Version comparison data
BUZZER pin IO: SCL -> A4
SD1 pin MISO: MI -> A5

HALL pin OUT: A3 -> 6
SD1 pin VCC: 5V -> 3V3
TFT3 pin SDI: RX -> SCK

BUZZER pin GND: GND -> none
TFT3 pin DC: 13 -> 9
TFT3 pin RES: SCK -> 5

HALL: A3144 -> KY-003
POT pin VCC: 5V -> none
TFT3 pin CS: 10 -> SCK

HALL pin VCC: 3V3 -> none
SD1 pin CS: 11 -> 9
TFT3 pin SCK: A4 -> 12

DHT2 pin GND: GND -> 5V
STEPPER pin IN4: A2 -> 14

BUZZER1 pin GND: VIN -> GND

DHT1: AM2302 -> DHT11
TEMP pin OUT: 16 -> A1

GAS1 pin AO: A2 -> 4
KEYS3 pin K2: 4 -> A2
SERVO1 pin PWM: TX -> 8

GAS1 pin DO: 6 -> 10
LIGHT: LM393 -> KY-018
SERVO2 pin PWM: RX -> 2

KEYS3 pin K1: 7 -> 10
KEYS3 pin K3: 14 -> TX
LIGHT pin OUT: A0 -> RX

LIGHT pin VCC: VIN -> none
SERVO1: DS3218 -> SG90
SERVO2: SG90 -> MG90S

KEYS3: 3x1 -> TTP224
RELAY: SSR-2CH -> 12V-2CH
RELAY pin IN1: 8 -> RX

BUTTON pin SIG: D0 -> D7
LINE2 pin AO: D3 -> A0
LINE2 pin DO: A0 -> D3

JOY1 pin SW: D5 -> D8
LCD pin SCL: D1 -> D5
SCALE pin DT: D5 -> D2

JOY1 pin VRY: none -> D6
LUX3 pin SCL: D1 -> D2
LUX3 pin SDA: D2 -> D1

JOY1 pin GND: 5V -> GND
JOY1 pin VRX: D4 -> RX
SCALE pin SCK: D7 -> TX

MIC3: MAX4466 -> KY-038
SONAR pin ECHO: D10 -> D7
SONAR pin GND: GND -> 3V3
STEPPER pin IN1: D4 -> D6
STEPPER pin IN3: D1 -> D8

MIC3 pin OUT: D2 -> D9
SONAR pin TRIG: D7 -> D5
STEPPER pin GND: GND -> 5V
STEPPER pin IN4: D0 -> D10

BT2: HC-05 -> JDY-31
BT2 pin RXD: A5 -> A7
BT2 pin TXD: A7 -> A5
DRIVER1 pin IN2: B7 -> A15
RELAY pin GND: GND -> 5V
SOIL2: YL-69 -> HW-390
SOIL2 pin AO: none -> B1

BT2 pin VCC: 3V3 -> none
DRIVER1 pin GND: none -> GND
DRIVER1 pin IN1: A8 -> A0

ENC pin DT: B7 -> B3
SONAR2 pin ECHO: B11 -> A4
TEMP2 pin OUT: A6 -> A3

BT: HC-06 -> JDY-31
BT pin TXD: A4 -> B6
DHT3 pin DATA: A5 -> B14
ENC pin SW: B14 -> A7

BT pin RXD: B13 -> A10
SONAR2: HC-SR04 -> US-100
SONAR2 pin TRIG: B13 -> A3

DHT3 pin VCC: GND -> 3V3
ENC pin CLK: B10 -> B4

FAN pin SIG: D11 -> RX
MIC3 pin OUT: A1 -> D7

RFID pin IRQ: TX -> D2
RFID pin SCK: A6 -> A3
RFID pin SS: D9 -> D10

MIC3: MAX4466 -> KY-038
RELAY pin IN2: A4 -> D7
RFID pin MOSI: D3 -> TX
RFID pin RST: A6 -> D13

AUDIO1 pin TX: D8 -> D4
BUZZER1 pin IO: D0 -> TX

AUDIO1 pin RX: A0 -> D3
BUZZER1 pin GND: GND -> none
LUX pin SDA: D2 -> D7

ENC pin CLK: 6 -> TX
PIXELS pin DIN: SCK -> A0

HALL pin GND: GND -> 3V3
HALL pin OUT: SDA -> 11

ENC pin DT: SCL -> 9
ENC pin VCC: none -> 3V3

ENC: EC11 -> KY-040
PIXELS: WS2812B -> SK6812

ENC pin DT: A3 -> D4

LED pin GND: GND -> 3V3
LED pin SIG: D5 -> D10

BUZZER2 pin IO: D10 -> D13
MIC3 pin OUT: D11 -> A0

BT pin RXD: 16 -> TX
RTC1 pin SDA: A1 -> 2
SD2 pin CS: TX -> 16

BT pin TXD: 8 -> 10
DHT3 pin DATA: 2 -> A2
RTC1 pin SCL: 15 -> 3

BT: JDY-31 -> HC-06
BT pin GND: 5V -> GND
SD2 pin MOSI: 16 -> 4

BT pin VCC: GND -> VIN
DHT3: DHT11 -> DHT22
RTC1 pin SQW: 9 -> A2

● **Problem statement**
Please report every line of the records above that contains the word "none".

● **Response to the task**
BUZZER pin GND: GND -> none
POT pin VCC: 5V -> none
HALL pin VCC: 3V3 -> none
LIGHT pin VCC: VIN -> none
JOY1 pin VRY: none -> D6
SOIL2 pin AO: none -> B1
BT2 pin VCC: 3V3 -> none
DRIVER1 pin GND: none -> GND
BUZZER1 pin GND: GND -> none
ENC pin VCC: none -> 3V3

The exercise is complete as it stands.